Task brief: From the first line to the last, write out the records below exactly as they appear.

Record extracts:
•••••
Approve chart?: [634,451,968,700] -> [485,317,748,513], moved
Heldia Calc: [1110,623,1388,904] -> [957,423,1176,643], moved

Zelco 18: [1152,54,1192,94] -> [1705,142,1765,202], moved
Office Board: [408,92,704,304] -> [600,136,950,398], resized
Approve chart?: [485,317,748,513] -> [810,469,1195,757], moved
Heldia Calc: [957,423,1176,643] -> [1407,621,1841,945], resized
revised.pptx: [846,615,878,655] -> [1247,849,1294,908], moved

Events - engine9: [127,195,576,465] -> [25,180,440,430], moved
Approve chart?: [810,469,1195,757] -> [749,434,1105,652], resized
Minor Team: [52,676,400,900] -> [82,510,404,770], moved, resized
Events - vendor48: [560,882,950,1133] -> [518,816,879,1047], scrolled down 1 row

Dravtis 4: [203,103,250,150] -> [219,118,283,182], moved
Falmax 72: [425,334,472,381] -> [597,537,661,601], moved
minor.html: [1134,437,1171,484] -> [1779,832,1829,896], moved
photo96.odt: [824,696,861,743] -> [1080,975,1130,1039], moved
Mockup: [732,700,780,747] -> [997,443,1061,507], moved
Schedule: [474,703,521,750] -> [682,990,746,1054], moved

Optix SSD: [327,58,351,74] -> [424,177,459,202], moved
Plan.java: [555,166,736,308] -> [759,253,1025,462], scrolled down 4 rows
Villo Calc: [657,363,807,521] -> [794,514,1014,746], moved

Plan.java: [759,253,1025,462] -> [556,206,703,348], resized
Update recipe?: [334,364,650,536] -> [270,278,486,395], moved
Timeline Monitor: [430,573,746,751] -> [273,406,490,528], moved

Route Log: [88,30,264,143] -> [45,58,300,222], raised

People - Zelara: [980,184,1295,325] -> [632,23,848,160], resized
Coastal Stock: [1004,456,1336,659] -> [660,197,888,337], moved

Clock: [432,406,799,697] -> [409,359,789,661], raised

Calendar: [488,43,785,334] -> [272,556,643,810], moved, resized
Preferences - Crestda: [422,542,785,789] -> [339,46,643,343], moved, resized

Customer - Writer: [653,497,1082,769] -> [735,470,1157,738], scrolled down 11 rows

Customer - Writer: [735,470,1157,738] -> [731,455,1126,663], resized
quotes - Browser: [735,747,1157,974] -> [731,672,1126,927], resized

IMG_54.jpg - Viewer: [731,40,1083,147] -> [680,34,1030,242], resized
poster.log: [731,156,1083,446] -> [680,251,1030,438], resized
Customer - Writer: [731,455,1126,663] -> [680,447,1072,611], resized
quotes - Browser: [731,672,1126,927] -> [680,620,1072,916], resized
•••••
Solution for this problem:
Approve chart?: [634,451,968,700] -> [485,317,748,513], moved
Heldia Calc: [1110,623,1388,904] -> [957,423,1176,643], moved

Zelco 18: [1152,54,1192,94] -> [1705,142,1765,202], moved
Office Board: [408,92,704,304] -> [600,136,950,398], resized
Approve chart?: [485,317,748,513] -> [810,469,1195,757], moved
Heldia Calc: [957,423,1176,643] -> [1407,621,1841,945], resized
revised.pptx: [846,615,878,655] -> [1247,849,1294,908], moved

Events - engine9: [127,195,576,465] -> [25,180,440,430], moved
Approve chart?: [810,469,1195,757] -> [749,434,1105,652], resized
Minor Team: [52,676,400,900] -> [82,510,404,770], moved, resized
Events - vendor48: [560,882,950,1133] -> [518,816,879,1047], scrolled down 1 row

Dravtis 4: [203,103,250,150] -> [219,118,283,182], moved
Falmax 72: [425,334,472,381] -> [597,537,661,601], moved
minor.html: [1134,437,1171,484] -> [1779,832,1829,896], moved
photo96.odt: [824,696,861,743] -> [1080,975,1130,1039], moved
Mockup: [732,700,780,747] -> [997,443,1061,507], moved
Schedule: [474,703,521,750] -> [682,990,746,1054], moved

Optix SSD: [327,58,351,74] -> [424,177,459,202], moved
Plan.java: [555,166,736,308] -> [759,253,1025,462], scrolled down 4 rows
Villo Calc: [657,363,807,521] -> [794,514,1014,746], moved

Plan.java: [759,253,1025,462] -> [556,206,703,348], resized
Update recipe?: [334,364,650,536] -> [270,278,486,395], moved
Timeline Monitor: [430,573,746,751] -> [273,406,490,528], moved

Route Log: [88,30,264,143] -> [45,58,300,222], raised

People - Zelara: [980,184,1295,325] -> [632,23,848,160], resized
Coastal Stock: [1004,456,1336,659] -> [660,197,888,337], moved

Clock: [432,406,799,697] -> [409,359,789,661], raised

Calendar: [488,43,785,334] -> [272,556,643,810], moved, resized
Preferences - Crestda: [422,542,785,789] -> [339,46,643,343], moved, resized

Customer - Writer: [653,497,1082,769] -> [735,470,1157,738], scrolled down 11 rows

Customer - Writer: [735,470,1157,738] -> [731,455,1126,663], resized
quotes - Browser: [735,747,1157,974] -> [731,672,1126,927], resized

IMG_54.jpg - Viewer: [731,40,1083,147] -> [680,34,1030,242], resized
poster.log: [731,156,1083,446] -> [680,251,1030,438], resized
Customer - Writer: [731,455,1126,663] -> [680,447,1072,611], resized
quotes - Browser: [731,672,1126,927] -> [680,620,1072,916], resized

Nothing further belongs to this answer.